=== Begin Enclosure ===

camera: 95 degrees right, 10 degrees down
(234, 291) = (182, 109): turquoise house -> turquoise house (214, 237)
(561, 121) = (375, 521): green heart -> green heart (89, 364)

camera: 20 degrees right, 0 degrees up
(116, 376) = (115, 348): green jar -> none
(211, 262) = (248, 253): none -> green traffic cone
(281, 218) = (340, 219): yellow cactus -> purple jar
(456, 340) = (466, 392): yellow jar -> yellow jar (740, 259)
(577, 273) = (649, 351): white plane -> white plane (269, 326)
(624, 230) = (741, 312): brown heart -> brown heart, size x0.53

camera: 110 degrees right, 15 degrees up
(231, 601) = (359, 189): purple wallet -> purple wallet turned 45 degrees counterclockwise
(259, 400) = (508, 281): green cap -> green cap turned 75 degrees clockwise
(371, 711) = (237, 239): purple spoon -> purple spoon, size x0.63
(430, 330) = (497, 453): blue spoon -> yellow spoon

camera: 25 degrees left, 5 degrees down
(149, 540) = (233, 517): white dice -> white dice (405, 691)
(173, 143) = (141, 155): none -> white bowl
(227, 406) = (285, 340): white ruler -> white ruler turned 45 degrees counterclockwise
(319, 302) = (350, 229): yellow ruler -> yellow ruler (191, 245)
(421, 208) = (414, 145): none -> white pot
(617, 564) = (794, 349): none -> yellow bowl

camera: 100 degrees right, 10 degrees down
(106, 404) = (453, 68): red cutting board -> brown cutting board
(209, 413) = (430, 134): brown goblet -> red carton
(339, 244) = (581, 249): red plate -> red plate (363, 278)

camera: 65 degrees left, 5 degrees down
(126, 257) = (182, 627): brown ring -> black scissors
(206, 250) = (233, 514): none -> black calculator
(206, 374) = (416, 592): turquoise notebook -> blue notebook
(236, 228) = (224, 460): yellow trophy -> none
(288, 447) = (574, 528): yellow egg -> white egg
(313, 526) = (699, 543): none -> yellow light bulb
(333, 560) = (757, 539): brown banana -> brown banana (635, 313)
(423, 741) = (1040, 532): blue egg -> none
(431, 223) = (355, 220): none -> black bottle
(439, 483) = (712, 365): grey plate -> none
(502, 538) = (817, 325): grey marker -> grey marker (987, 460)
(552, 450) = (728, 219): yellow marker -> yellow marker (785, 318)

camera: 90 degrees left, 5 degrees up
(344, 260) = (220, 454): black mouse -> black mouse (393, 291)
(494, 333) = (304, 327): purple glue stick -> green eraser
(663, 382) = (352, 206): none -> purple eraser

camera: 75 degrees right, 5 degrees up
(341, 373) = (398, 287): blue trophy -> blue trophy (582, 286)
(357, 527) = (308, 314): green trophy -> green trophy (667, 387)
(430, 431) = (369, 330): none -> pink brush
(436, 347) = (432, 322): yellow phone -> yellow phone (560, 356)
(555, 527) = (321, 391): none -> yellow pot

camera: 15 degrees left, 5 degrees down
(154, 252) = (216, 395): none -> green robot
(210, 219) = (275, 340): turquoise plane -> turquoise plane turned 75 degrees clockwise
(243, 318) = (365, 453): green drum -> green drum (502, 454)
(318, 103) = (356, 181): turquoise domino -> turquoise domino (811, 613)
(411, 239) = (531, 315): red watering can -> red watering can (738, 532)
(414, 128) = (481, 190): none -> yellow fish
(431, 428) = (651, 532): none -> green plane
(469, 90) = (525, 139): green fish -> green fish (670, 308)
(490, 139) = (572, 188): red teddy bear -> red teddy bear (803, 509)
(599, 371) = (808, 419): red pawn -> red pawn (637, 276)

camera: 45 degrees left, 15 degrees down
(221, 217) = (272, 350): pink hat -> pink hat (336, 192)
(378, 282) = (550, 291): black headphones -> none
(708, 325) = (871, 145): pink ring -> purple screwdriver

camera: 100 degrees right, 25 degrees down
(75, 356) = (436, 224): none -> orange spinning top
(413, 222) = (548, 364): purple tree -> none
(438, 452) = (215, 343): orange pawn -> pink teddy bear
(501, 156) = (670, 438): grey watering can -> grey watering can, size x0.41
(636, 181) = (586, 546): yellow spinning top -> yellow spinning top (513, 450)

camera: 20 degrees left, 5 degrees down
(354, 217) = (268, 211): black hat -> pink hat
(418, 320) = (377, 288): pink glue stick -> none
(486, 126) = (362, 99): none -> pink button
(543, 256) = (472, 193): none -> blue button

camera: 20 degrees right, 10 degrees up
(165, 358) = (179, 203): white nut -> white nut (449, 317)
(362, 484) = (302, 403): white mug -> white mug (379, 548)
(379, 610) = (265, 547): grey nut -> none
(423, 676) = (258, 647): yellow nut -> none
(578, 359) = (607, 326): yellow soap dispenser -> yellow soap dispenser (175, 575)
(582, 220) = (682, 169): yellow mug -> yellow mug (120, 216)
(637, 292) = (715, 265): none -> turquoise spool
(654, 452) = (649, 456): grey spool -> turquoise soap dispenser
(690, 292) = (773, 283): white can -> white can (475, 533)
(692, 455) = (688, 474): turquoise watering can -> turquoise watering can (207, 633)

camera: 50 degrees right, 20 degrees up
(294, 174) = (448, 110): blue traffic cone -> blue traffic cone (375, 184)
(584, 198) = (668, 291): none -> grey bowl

=== End Enclosure ===

How to complete this task: Once more, write out the records in full, exactly as they appear.

Solution to the problem:
camera: 95 degrees right, 10 degrees down
(234, 291) = (182, 109): turquoise house -> turquoise house (214, 237)
(561, 121) = (375, 521): green heart -> green heart (89, 364)

camera: 20 degrees right, 0 degrees up
(116, 376) = (115, 348): green jar -> none
(211, 262) = (248, 253): none -> green traffic cone
(281, 218) = (340, 219): yellow cactus -> purple jar
(456, 340) = (466, 392): yellow jar -> yellow jar (740, 259)
(577, 273) = (649, 351): white plane -> white plane (269, 326)
(624, 230) = (741, 312): brown heart -> brown heart, size x0.53

camera: 110 degrees right, 15 degrees up
(231, 601) = (359, 189): purple wallet -> purple wallet turned 45 degrees counterclockwise
(259, 400) = (508, 281): green cap -> green cap turned 75 degrees clockwise
(371, 711) = (237, 239): purple spoon -> purple spoon, size x0.63
(430, 330) = (497, 453): blue spoon -> yellow spoon

camera: 25 degrees left, 5 degrees down
(149, 540) = (233, 517): white dice -> white dice (405, 691)
(173, 143) = (141, 155): none -> white bowl
(227, 406) = (285, 340): white ruler -> white ruler turned 45 degrees counterclockwise
(319, 302) = (350, 229): yellow ruler -> yellow ruler (191, 245)
(421, 208) = (414, 145): none -> white pot
(617, 564) = (794, 349): none -> yellow bowl

camera: 100 degrees right, 10 degrees down
(106, 404) = (453, 68): red cutting board -> brown cutting board
(209, 413) = (430, 134): brown goblet -> red carton
(339, 244) = (581, 249): red plate -> red plate (363, 278)

camera: 65 degrees left, 5 degrees down
(126, 257) = (182, 627): brown ring -> black scissors
(206, 250) = (233, 514): none -> black calculator
(206, 374) = (416, 592): turquoise notebook -> blue notebook
(236, 228) = (224, 460): yellow trophy -> none
(288, 447) = (574, 528): yellow egg -> white egg
(313, 526) = (699, 543): none -> yellow light bulb
(333, 560) = (757, 539): brown banana -> brown banana (635, 313)
(423, 741) = (1040, 532): blue egg -> none
(431, 223) = (355, 220): none -> black bottle
(439, 483) = (712, 365): grey plate -> none
(502, 538) = (817, 325): grey marker -> grey marker (987, 460)
(552, 450) = (728, 219): yellow marker -> yellow marker (785, 318)

camera: 90 degrees left, 5 degrees up
(344, 260) = (220, 454): black mouse -> black mouse (393, 291)
(494, 333) = (304, 327): purple glue stick -> green eraser
(663, 382) = (352, 206): none -> purple eraser

camera: 75 degrees right, 5 degrees up
(341, 373) = (398, 287): blue trophy -> blue trophy (582, 286)
(357, 527) = (308, 314): green trophy -> green trophy (667, 387)
(430, 431) = (369, 330): none -> pink brush
(436, 347) = (432, 322): yellow phone -> yellow phone (560, 356)
(555, 527) = (321, 391): none -> yellow pot

camera: 15 degrees left, 5 degrees down
(154, 252) = (216, 395): none -> green robot
(210, 219) = (275, 340): turquoise plane -> turquoise plane turned 75 degrees clockwise
(243, 318) = (365, 453): green drum -> green drum (502, 454)
(318, 103) = (356, 181): turquoise domino -> turquoise domino (811, 613)
(411, 239) = (531, 315): red watering can -> red watering can (738, 532)
(414, 128) = (481, 190): none -> yellow fish
(431, 428) = (651, 532): none -> green plane
(469, 90) = (525, 139): green fish -> green fish (670, 308)
(490, 139) = (572, 188): red teddy bear -> red teddy bear (803, 509)
(599, 371) = (808, 419): red pawn -> red pawn (637, 276)

camera: 45 degrees left, 15 degrees down
(221, 217) = (272, 350): pink hat -> pink hat (336, 192)
(378, 282) = (550, 291): black headphones -> none
(708, 325) = (871, 145): pink ring -> purple screwdriver

camera: 100 degrees right, 25 degrees down
(75, 356) = (436, 224): none -> orange spinning top
(413, 222) = (548, 364): purple tree -> none
(438, 452) = (215, 343): orange pawn -> pink teddy bear
(501, 156) = (670, 438): grey watering can -> grey watering can, size x0.41
(636, 181) = (586, 546): yellow spinning top -> yellow spinning top (513, 450)

camera: 20 degrees left, 5 degrees down
(354, 217) = (268, 211): black hat -> pink hat
(418, 320) = (377, 288): pink glue stick -> none
(486, 126) = (362, 99): none -> pink button
(543, 256) = (472, 193): none -> blue button

camera: 20 degrees right, 10 degrees up
(165, 358) = (179, 203): white nut -> white nut (449, 317)
(362, 484) = (302, 403): white mug -> white mug (379, 548)
(379, 610) = (265, 547): grey nut -> none
(423, 676) = (258, 647): yellow nut -> none
(578, 359) = (607, 326): yellow soap dispenser -> yellow soap dispenser (175, 575)
(582, 220) = (682, 169): yellow mug -> yellow mug (120, 216)
(637, 292) = (715, 265): none -> turquoise spool
(654, 452) = (649, 456): grey spool -> turquoise soap dispenser
(690, 292) = (773, 283): white can -> white can (475, 533)
(692, 455) = (688, 474): turquoise watering can -> turquoise watering can (207, 633)

camera: 50 degrees right, 20 degrees up
(294, 174) = (448, 110): blue traffic cone -> blue traffic cone (375, 184)
(584, 198) = (668, 291): none -> grey bowl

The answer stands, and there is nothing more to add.